(Before-and-after change data)
- - -

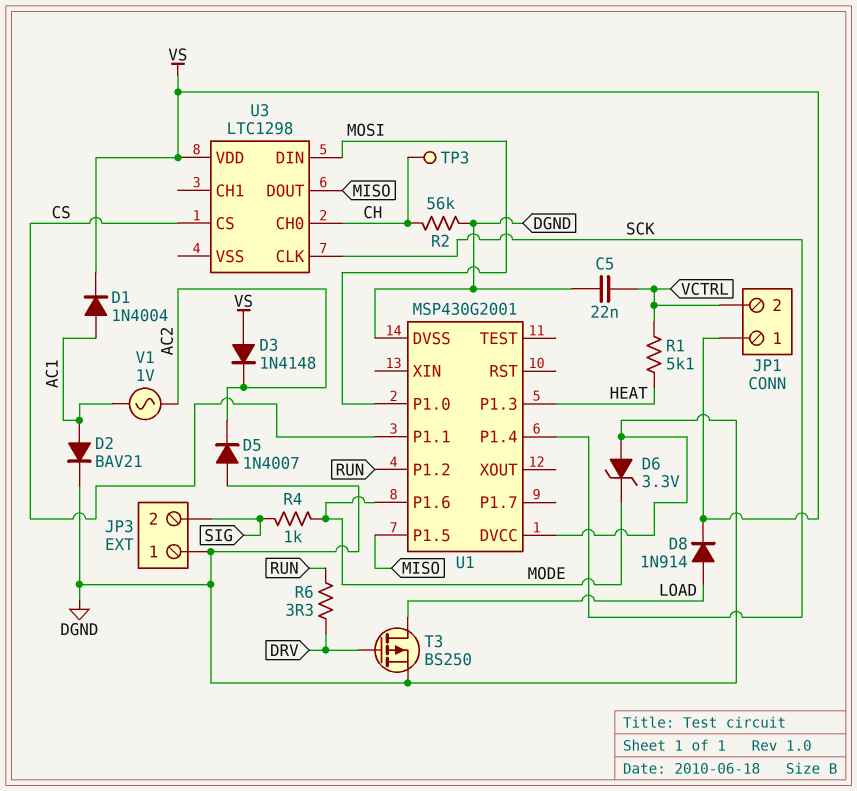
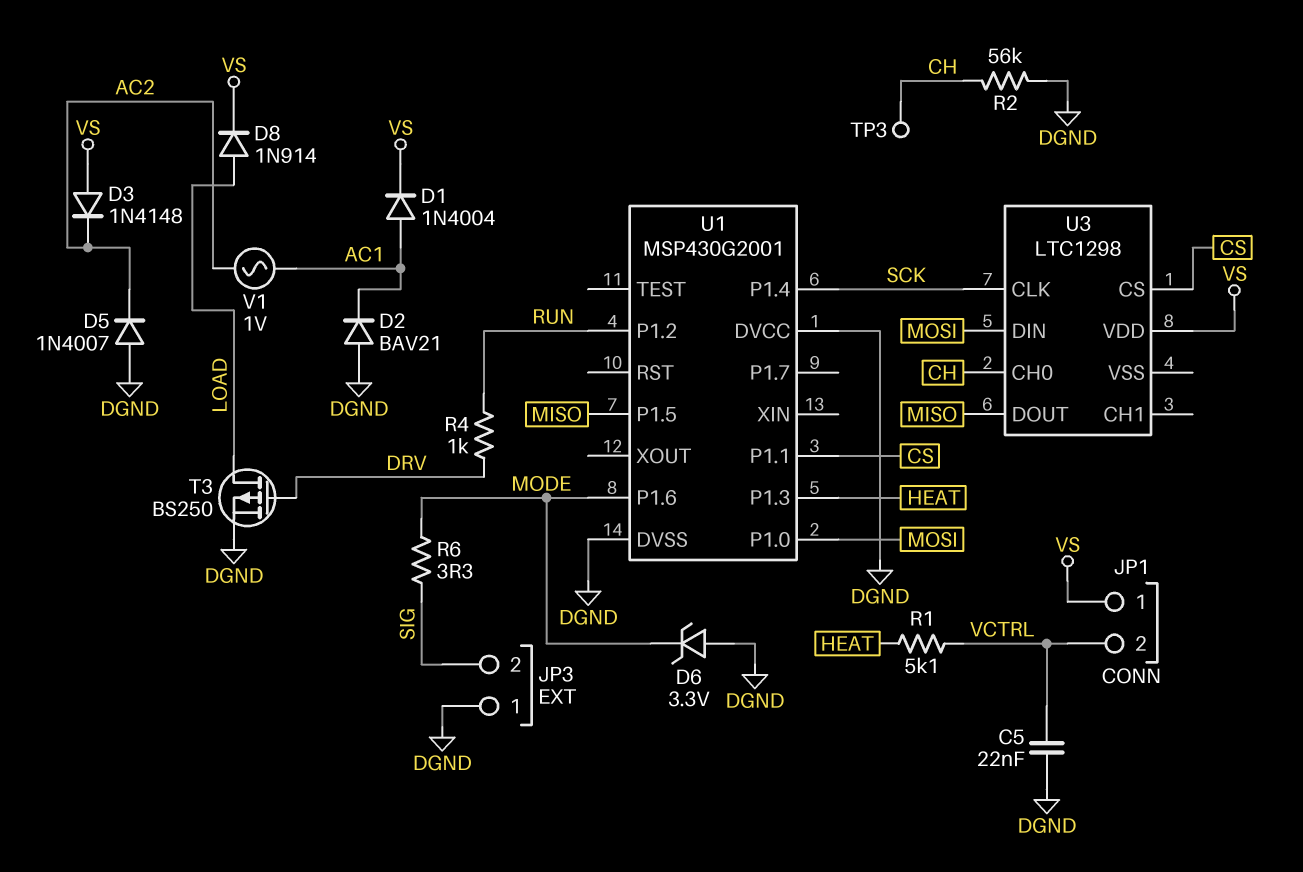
D2: diode BAV21 (A AC1, K DGND) -> diode BAV21 (A DGND, K AC1)
R4: 1k (MODE, SIG) -> 1k (DRV, RUN)
R6: 3.3 (DRV, RUN) -> 3.3 (MODE, SIG)

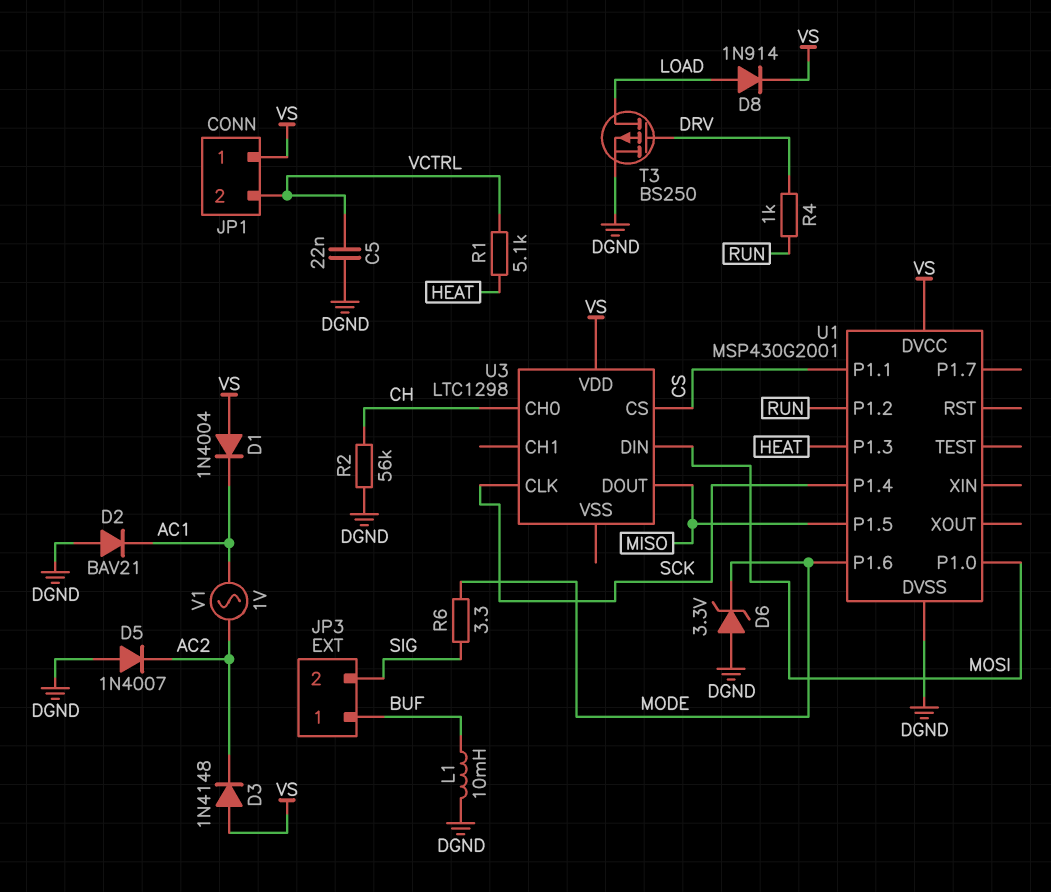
D1: diode 1N4004 (A AC1, K VS) -> diode 1N4004 (A VS, K AC1)
JP3 pin 1: DGND -> BUF
L1: none -> 10mH (BUF, DGND)
TP3: test point (CH) -> none
U1 pin DVCC: DGND -> VS

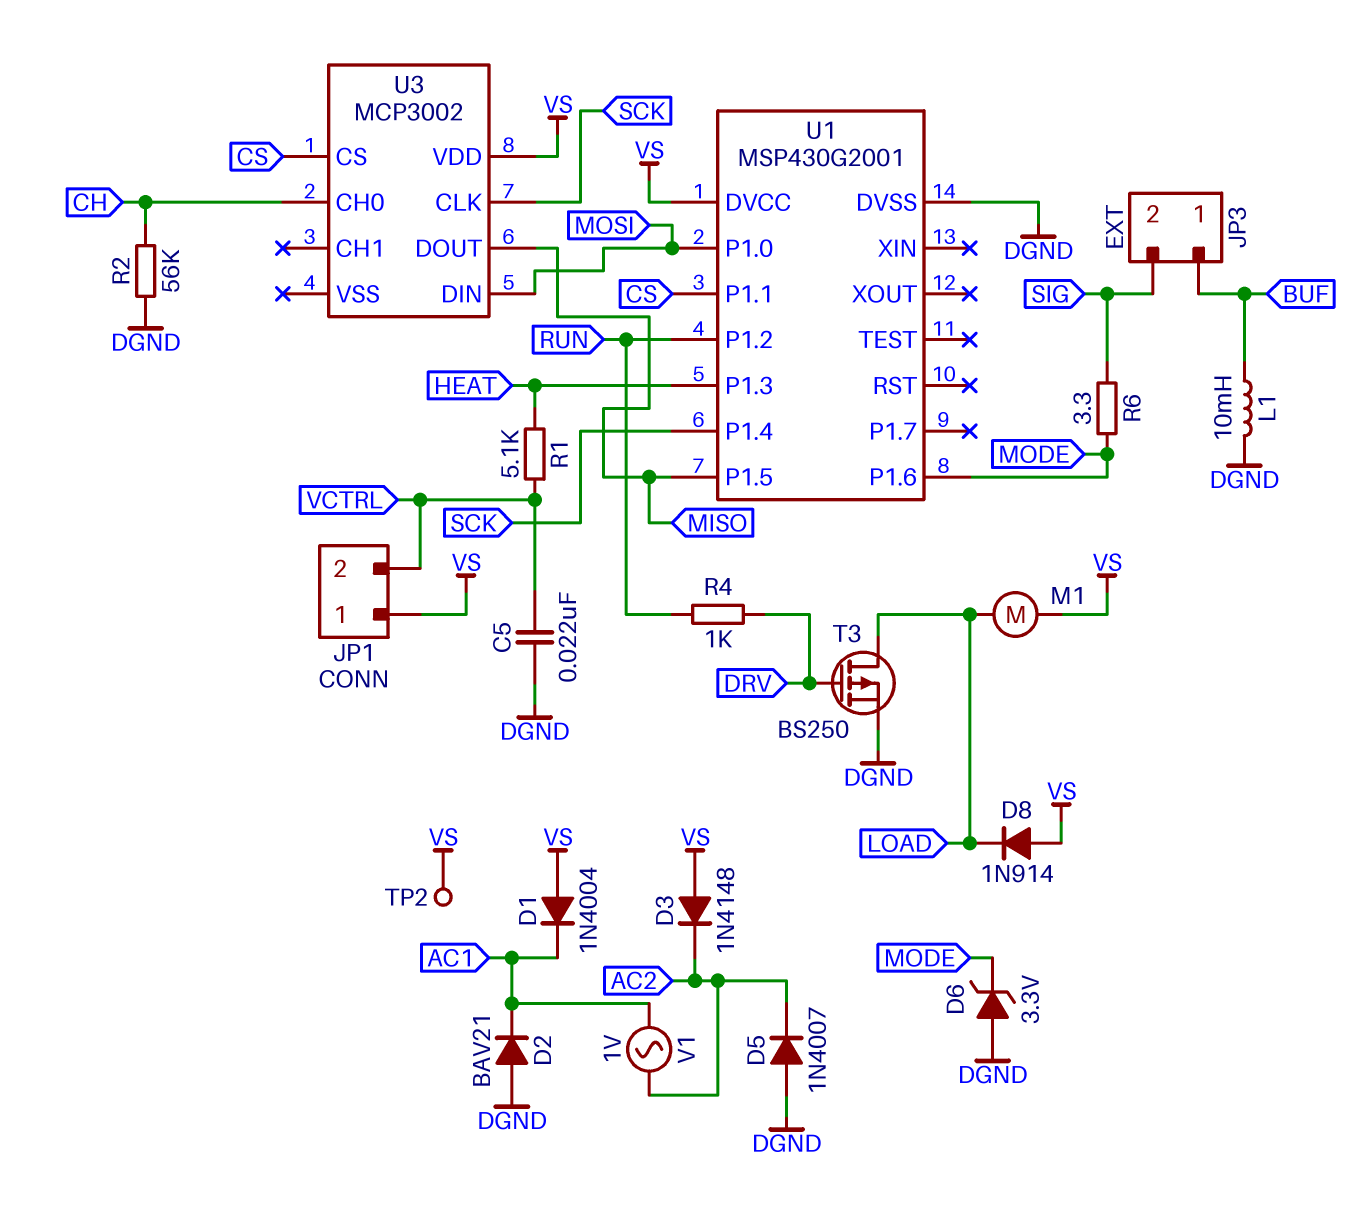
D8: diode 1N914 (A LOAD, K VS) -> diode 1N914 (A VS, K LOAD)
M1: none -> motor (LOAD, VS)
TP2: none -> test point (VS)
U3: LTC1298 -> MCP3002

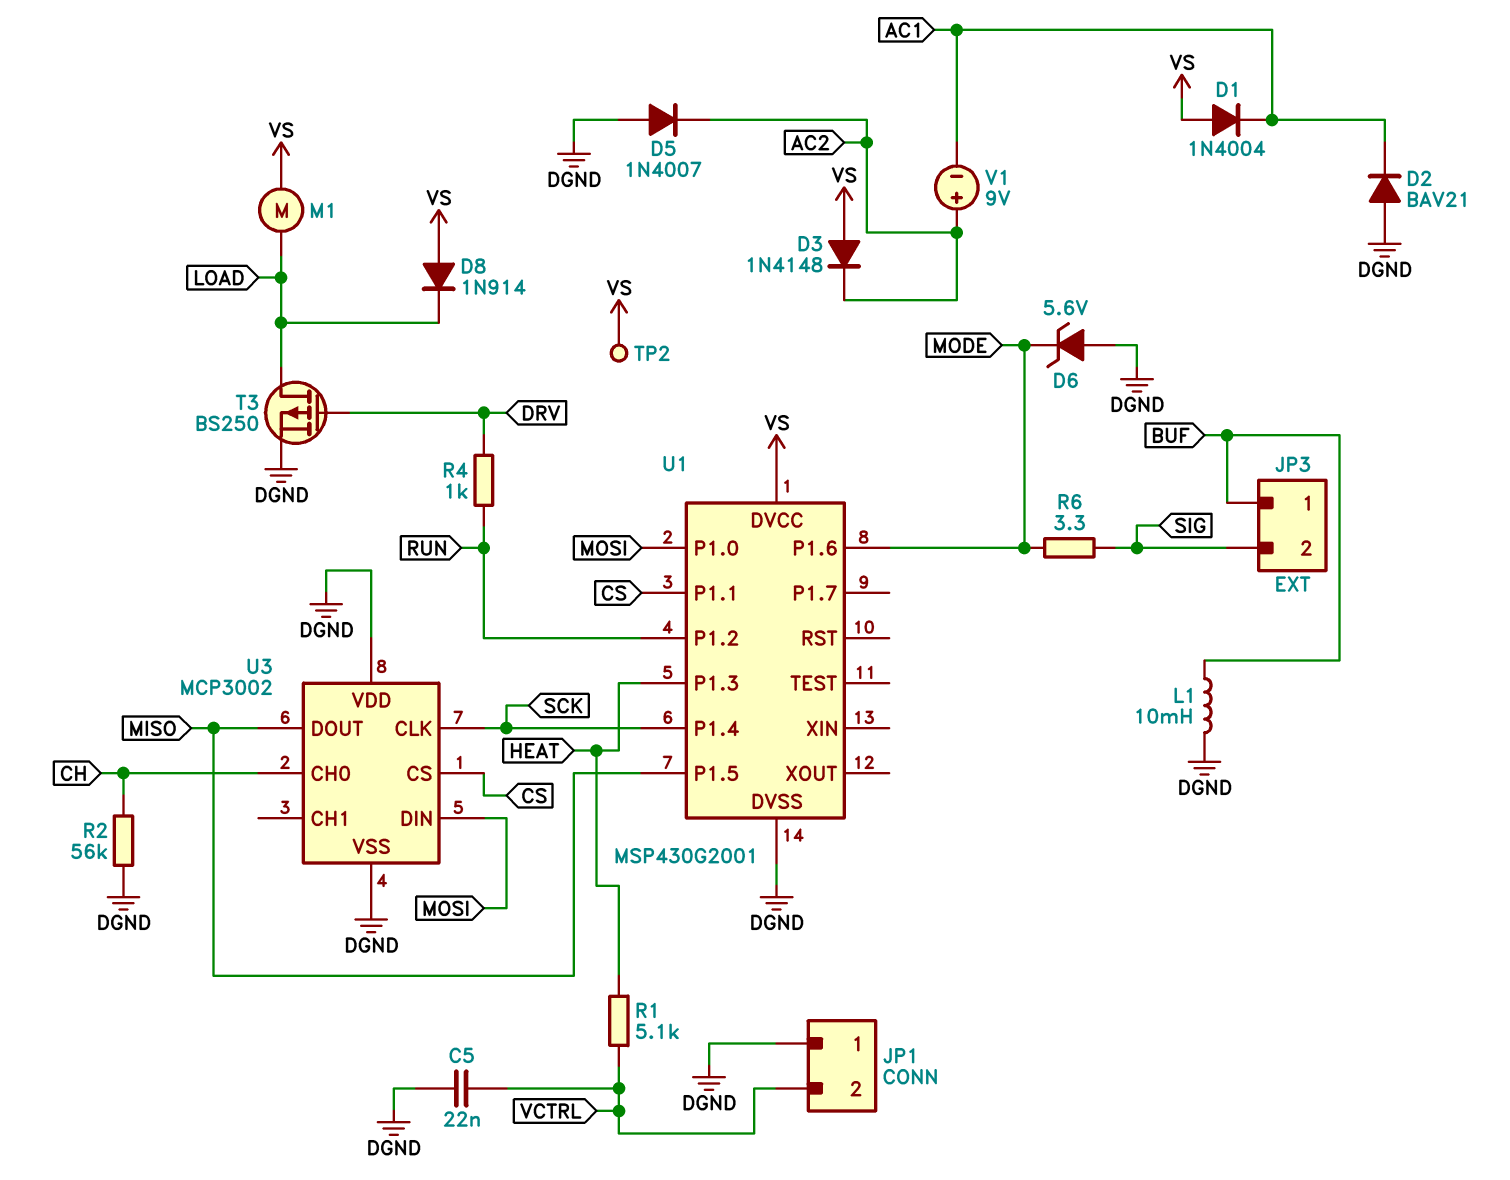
D6: zener 3.3V (A DGND, K MODE) -> zener 5.6V (A DGND, K MODE)
JP1 pin 1: VS -> DGND
U3 pin VDD: VS -> DGND
U3 pin VSS: none -> DGND
V1: AC 1V (AC1, AC2) -> 9V (plus AC2, minus AC1)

- - -

▸ **WORK INSTRUCTIONS**
Which lines above include the word "none"? Show each one.

▸ **SOLUTION FOR THIS TASK**
L1: none -> 10mH (BUF, DGND)
TP3: test point (CH) -> none
M1: none -> motor (LOAD, VS)
TP2: none -> test point (VS)
U3 pin VSS: none -> DGND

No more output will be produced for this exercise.